Provided material:
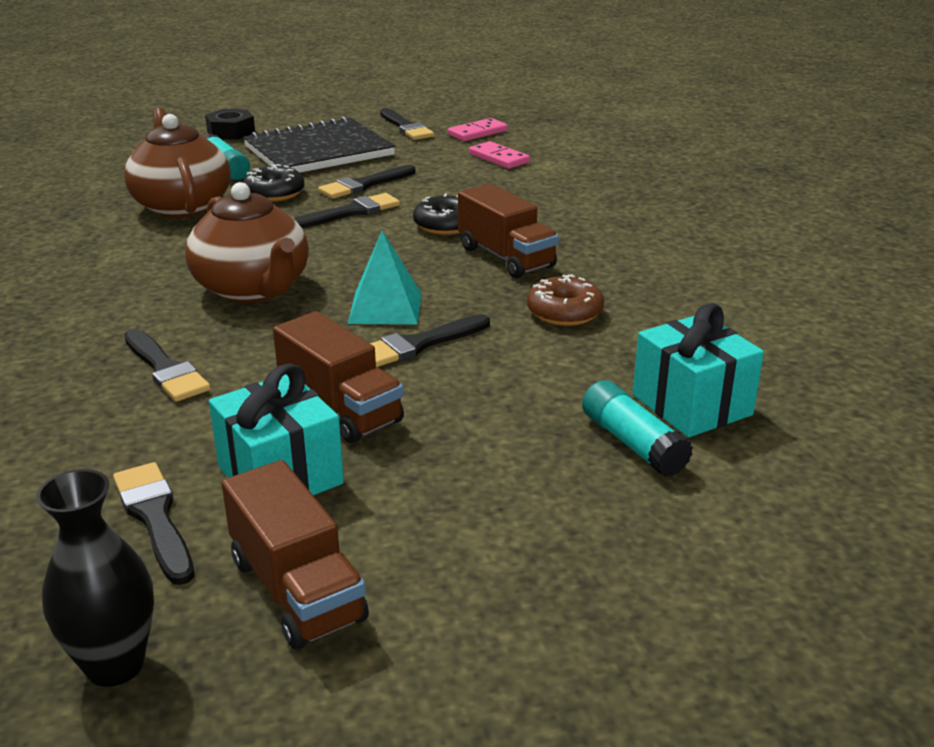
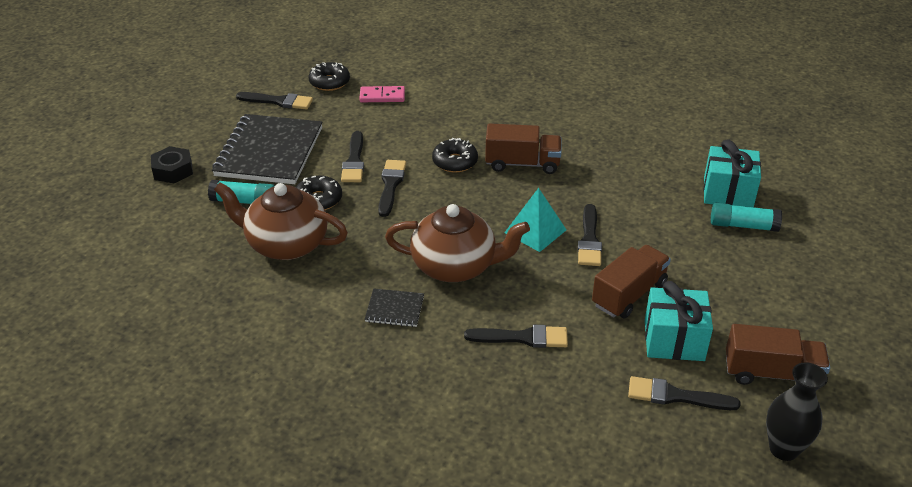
camera: 50 degrees left, 10 degrees up
brown truck [273,311,404,443] -> brown truck turned 45 degrees counterclockwise [592,245,671,319]
pink domino [448,118,508,141] -> black donut [308,62,350,91]
brown donut [527,275,604,326] -> none
none -> black notebook [365,289,424,327]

Work instruction:
Transcribe every entry exactly. Leave out the pictures.

Solution to the problem:
camera: 50 degrees left, 10 degrees up
brown truck [273,311,404,443] -> brown truck turned 45 degrees counterclockwise [592,245,671,319]
pink domino [448,118,508,141] -> black donut [308,62,350,91]
brown donut [527,275,604,326] -> none
none -> black notebook [365,289,424,327]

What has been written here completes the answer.